Image sets with object changes
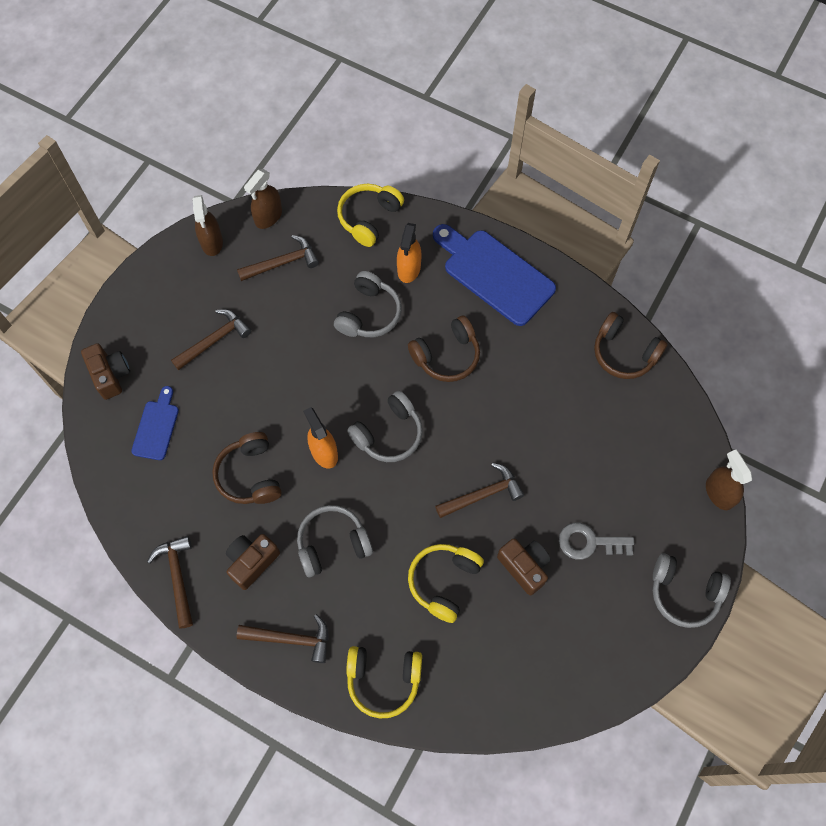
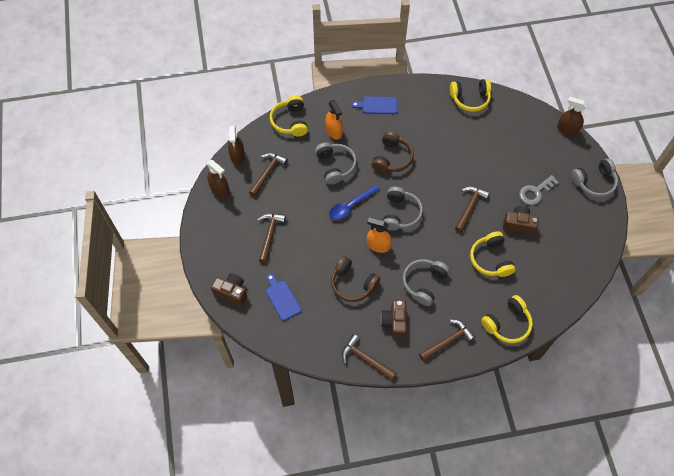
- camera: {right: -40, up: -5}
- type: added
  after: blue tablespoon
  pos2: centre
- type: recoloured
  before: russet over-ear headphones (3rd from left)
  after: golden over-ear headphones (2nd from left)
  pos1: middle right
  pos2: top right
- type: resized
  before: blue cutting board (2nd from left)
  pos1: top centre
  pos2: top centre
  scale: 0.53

Task instructions
If the word "from" is on a line above, return that line.

Result of this task
  before: russet over-ear headphones (3rd from left)
  after: golden over-ear headphones (2nd from left)
  before: blue cutting board (2nd from left)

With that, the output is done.